Scene difference descriptions
# # #
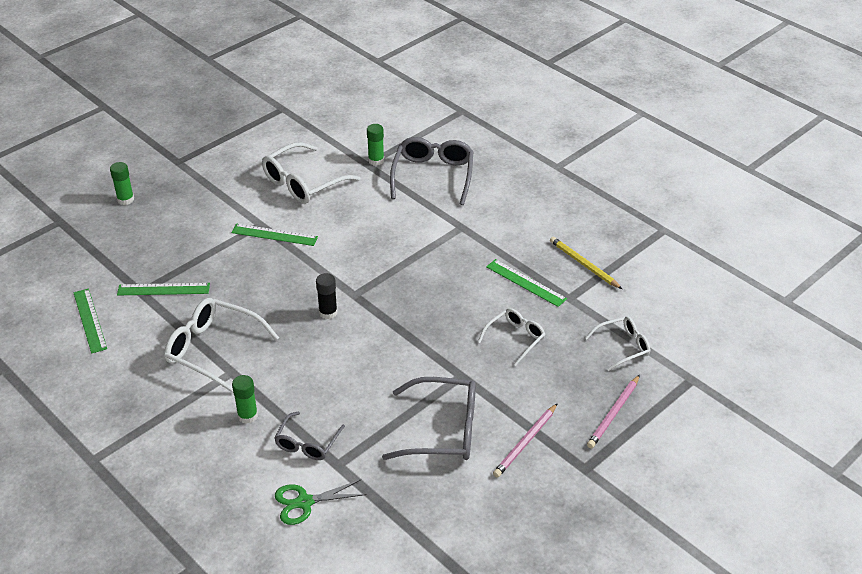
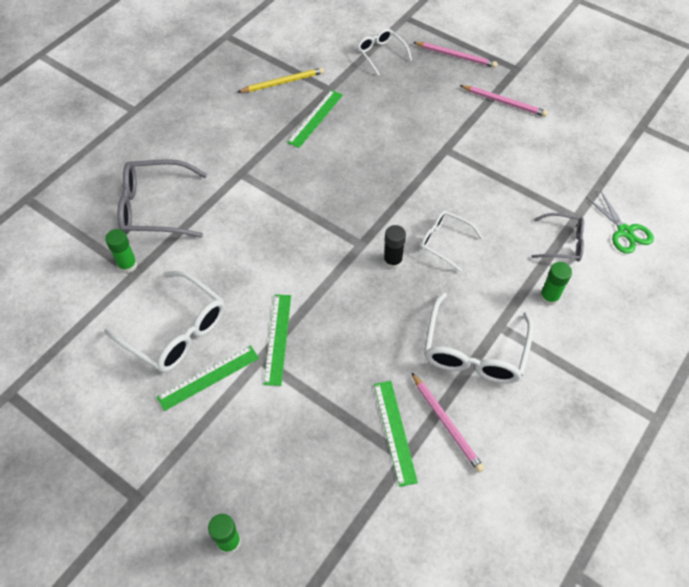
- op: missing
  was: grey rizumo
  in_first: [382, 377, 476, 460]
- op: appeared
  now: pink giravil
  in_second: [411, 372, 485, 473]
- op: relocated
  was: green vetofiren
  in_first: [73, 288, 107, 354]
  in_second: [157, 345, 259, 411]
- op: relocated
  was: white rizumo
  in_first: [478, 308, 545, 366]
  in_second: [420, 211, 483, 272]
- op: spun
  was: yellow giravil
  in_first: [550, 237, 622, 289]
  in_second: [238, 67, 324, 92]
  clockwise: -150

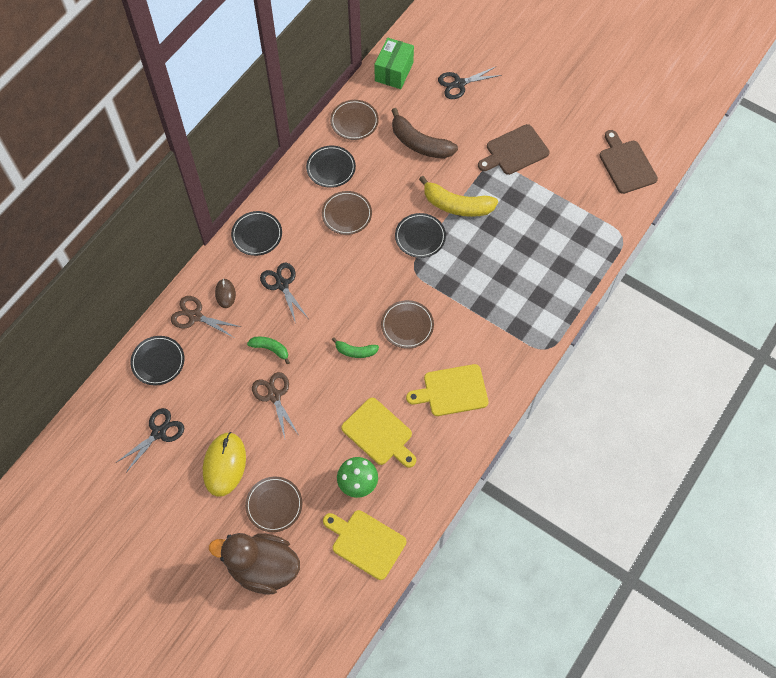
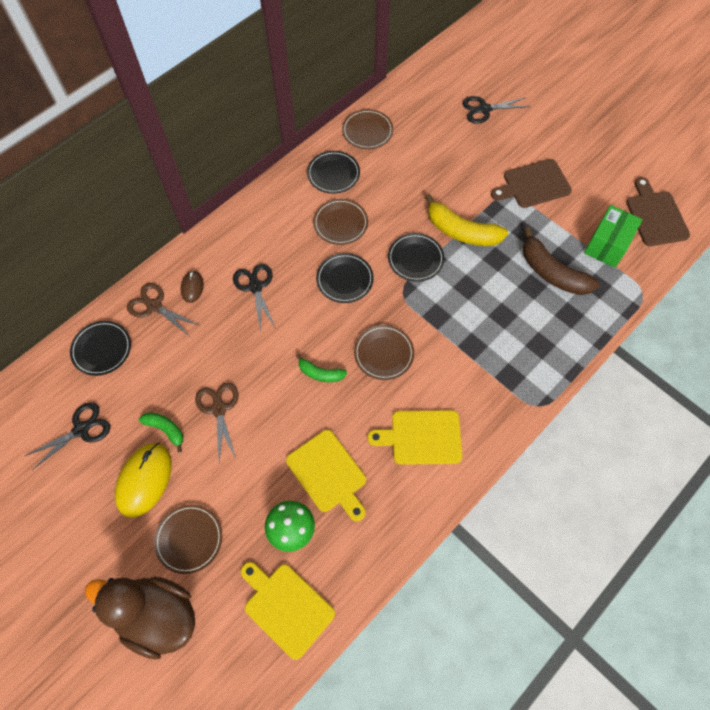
- op: relocated
  was: black nerofel
  in_first: [231, 211, 282, 256]
  in_second: [316, 253, 374, 303]
- op: relocated
  was: green zerorux
  in_first: [247, 337, 290, 364]
  in_second: [139, 412, 183, 452]
- op: relocated
  was: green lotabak
  in_first: [374, 38, 414, 89]
  in_second: [584, 205, 643, 268]
- op: relocated
  was: brown zerorux
  in_first: [391, 108, 458, 159]
  in_second: [523, 227, 600, 295]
# # #
**Requirement:** Your answer must be the lines above from the one containing "in_first: [382, 377, 476, 460]" to the one containing "in_first: [478, 308, 545, 366]", both included, restated word for word.

**Solution to this task:**
  in_first: [382, 377, 476, 460]
- op: appeared
  now: pink giravil
  in_second: [411, 372, 485, 473]
- op: relocated
  was: green vetofiren
  in_first: [73, 288, 107, 354]
  in_second: [157, 345, 259, 411]
- op: relocated
  was: white rizumo
  in_first: [478, 308, 545, 366]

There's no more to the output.